Please start at the first line of the records beneath and quote each line exactly, ending with the line containing "R15: 12 (IN, MID) -> 12 (GND, MID)".
---- Record set
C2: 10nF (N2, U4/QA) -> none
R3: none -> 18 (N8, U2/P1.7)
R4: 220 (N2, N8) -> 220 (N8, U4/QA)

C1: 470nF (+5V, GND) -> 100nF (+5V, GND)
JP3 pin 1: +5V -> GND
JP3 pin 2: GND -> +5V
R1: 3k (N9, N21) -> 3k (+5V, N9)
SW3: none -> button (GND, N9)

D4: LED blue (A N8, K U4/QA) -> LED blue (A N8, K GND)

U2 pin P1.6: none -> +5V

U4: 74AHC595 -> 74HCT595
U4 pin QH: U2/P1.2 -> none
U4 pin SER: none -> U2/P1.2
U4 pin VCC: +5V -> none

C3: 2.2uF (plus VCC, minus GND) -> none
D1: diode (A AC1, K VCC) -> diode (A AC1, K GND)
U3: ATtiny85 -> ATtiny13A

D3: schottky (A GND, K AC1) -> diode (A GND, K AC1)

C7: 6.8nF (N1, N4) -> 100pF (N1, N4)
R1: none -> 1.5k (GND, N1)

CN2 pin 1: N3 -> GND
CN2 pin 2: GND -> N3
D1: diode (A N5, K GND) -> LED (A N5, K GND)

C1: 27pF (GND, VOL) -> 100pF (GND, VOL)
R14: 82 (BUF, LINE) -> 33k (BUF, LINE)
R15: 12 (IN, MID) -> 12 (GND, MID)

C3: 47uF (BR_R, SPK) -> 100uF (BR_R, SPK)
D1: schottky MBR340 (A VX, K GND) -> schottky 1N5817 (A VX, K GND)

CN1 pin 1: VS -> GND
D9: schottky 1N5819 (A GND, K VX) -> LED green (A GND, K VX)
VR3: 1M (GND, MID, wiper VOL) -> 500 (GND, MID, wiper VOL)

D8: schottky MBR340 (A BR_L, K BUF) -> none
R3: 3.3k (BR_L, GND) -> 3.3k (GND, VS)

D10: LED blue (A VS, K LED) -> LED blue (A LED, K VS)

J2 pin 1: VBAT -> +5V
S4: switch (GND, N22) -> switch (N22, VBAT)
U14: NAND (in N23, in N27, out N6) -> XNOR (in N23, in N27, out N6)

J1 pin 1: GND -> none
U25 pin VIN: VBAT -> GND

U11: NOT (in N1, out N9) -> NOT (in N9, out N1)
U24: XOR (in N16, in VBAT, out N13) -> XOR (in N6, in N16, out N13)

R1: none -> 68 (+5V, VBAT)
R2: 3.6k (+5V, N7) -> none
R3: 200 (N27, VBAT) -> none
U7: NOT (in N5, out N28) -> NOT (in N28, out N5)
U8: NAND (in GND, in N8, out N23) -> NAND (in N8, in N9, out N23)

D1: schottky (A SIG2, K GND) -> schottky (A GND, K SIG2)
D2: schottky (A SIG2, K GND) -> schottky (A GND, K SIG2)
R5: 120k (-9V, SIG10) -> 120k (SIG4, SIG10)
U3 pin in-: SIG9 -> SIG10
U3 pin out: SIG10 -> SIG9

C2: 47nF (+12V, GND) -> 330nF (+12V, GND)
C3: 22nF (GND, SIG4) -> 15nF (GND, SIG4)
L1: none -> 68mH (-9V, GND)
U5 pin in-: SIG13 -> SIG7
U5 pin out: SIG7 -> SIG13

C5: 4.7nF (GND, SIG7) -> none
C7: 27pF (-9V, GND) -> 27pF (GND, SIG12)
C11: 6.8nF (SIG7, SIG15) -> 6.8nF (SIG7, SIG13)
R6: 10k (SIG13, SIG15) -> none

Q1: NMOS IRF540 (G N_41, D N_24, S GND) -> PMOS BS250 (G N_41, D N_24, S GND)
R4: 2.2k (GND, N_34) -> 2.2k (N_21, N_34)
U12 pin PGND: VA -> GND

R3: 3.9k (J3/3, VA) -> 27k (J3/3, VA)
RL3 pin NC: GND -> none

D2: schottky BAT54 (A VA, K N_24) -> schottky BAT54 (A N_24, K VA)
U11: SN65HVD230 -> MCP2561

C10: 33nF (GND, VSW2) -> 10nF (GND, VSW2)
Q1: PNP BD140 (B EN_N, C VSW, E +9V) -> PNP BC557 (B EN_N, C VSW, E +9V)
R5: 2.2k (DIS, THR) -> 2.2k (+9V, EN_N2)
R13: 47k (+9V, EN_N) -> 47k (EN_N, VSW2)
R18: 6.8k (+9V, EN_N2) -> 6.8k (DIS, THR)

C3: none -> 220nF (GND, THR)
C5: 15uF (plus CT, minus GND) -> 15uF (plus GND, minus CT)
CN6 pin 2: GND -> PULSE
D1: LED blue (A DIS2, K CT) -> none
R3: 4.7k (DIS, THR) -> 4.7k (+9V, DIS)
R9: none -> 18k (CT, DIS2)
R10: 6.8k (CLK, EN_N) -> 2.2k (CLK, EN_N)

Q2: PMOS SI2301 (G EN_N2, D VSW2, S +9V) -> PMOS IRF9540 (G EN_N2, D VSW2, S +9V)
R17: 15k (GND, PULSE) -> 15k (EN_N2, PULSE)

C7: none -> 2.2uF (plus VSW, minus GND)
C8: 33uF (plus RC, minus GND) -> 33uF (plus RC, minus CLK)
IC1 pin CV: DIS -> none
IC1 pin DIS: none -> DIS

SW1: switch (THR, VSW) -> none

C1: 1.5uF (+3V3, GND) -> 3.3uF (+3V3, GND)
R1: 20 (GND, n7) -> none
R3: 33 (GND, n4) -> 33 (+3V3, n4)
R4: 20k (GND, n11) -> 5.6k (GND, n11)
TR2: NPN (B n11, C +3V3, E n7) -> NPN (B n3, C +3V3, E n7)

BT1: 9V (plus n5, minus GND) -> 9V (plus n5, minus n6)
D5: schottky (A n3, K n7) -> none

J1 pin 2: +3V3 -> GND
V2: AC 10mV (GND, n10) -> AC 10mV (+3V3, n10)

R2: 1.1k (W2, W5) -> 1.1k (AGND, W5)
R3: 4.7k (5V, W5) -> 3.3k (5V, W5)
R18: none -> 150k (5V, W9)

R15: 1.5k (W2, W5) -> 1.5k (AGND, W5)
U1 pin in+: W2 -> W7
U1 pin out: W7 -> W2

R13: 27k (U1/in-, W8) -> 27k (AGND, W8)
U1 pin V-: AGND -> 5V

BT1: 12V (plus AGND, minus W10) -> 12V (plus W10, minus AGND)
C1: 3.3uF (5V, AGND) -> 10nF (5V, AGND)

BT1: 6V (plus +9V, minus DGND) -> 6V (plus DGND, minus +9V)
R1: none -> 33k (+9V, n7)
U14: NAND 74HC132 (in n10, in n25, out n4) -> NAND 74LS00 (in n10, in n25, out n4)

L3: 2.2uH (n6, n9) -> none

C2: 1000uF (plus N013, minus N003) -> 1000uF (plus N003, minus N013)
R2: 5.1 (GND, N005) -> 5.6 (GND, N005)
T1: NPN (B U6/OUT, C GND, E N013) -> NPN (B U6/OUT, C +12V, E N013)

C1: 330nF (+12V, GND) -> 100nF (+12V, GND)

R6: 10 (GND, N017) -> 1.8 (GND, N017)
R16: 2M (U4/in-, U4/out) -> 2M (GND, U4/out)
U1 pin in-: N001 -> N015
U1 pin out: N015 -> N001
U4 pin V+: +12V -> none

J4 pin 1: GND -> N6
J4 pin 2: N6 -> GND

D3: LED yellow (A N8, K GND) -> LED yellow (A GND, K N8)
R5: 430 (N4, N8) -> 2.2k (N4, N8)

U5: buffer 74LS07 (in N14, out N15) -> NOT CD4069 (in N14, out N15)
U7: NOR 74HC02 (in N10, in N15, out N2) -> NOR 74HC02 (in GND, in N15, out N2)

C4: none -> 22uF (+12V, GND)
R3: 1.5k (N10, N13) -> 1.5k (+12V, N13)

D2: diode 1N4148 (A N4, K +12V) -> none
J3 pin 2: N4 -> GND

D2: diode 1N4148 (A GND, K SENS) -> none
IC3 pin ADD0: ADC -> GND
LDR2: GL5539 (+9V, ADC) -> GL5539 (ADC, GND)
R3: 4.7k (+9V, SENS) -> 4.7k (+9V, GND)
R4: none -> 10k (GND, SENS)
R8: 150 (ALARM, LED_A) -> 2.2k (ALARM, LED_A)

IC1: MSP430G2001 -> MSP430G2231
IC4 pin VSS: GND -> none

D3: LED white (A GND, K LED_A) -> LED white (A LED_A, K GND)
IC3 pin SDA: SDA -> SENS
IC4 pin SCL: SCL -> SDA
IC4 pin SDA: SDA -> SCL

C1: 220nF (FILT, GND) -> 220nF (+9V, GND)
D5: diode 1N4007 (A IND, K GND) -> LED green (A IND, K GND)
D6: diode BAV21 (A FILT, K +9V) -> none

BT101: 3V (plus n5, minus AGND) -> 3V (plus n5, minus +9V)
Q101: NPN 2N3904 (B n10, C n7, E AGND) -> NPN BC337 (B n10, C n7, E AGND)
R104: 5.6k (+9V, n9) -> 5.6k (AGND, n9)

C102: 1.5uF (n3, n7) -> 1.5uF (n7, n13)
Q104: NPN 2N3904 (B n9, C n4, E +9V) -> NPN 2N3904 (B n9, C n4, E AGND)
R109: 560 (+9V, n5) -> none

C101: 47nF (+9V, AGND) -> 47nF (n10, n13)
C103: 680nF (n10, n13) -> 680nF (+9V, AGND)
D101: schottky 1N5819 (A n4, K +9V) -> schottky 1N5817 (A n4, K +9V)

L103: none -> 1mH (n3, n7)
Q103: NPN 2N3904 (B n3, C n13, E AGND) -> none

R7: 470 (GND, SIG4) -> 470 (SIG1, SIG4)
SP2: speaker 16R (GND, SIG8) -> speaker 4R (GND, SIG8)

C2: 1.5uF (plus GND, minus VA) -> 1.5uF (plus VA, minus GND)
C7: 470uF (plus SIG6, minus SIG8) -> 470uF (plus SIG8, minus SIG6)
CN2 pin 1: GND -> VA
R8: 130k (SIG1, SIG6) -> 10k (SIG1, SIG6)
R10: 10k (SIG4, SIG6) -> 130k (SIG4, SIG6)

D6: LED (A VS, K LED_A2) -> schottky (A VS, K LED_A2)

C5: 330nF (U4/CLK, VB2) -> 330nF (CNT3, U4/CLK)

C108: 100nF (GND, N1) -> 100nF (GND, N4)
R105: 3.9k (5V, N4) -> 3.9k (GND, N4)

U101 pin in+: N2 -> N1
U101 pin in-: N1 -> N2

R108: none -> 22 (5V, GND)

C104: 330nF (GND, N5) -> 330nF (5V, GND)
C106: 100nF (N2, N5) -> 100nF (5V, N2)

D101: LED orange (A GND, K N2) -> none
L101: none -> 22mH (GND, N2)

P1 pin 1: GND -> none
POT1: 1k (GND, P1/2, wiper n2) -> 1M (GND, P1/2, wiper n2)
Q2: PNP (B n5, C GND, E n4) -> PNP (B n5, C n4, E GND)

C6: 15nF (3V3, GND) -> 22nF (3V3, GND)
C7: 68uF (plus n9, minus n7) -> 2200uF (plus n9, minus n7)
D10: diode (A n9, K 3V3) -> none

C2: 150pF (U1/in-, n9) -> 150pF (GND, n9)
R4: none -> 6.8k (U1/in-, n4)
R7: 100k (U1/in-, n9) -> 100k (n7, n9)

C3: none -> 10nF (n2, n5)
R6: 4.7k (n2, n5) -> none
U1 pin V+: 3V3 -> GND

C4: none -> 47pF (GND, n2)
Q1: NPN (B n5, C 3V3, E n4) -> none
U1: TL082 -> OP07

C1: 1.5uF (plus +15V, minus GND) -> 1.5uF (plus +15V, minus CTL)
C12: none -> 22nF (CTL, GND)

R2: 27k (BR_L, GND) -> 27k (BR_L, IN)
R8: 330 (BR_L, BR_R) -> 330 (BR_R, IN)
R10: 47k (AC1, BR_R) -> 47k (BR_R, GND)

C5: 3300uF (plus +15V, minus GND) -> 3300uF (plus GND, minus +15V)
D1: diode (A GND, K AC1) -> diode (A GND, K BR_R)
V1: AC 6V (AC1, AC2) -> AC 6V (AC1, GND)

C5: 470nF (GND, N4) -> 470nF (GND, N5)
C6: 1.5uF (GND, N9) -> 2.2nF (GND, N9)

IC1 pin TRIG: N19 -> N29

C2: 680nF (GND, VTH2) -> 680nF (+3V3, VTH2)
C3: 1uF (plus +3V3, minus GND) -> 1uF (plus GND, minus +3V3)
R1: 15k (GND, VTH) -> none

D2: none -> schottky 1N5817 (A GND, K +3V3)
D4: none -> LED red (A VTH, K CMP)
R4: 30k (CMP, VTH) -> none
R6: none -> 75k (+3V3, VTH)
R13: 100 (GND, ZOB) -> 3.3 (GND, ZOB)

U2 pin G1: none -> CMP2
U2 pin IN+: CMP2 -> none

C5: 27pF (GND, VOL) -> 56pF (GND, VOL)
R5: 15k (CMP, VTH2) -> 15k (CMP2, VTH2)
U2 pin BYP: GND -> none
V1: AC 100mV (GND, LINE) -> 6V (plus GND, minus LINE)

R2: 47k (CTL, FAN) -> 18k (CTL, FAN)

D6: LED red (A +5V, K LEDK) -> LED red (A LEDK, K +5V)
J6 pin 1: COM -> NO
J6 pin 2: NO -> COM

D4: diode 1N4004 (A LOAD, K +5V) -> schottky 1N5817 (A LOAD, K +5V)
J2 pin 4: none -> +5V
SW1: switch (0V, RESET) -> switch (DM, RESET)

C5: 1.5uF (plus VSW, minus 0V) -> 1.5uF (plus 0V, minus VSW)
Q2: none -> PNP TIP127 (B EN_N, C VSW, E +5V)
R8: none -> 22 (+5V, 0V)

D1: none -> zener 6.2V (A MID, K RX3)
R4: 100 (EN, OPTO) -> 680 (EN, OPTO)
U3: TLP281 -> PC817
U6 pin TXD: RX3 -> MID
--------
Your solution:
C2: 10nF (N2, U4/QA) -> none
R3: none -> 18 (N8, U2/P1.7)
R4: 220 (N2, N8) -> 220 (N8, U4/QA)

C1: 470nF (+5V, GND) -> 100nF (+5V, GND)
JP3 pin 1: +5V -> GND
JP3 pin 2: GND -> +5V
R1: 3k (N9, N21) -> 3k (+5V, N9)
SW3: none -> button (GND, N9)

D4: LED blue (A N8, K U4/QA) -> LED blue (A N8, K GND)

U2 pin P1.6: none -> +5V

U4: 74AHC595 -> 74HCT595
U4 pin QH: U2/P1.2 -> none
U4 pin SER: none -> U2/P1.2
U4 pin VCC: +5V -> none

C3: 2.2uF (plus VCC, minus GND) -> none
D1: diode (A AC1, K VCC) -> diode (A AC1, K GND)
U3: ATtiny85 -> ATtiny13A

D3: schottky (A GND, K AC1) -> diode (A GND, K AC1)

C7: 6.8nF (N1, N4) -> 100pF (N1, N4)
R1: none -> 1.5k (GND, N1)

CN2 pin 1: N3 -> GND
CN2 pin 2: GND -> N3
D1: diode (A N5, K GND) -> LED (A N5, K GND)

C1: 27pF (GND, VOL) -> 100pF (GND, VOL)
R14: 82 (BUF, LINE) -> 33k (BUF, LINE)
R15: 12 (IN, MID) -> 12 (GND, MID)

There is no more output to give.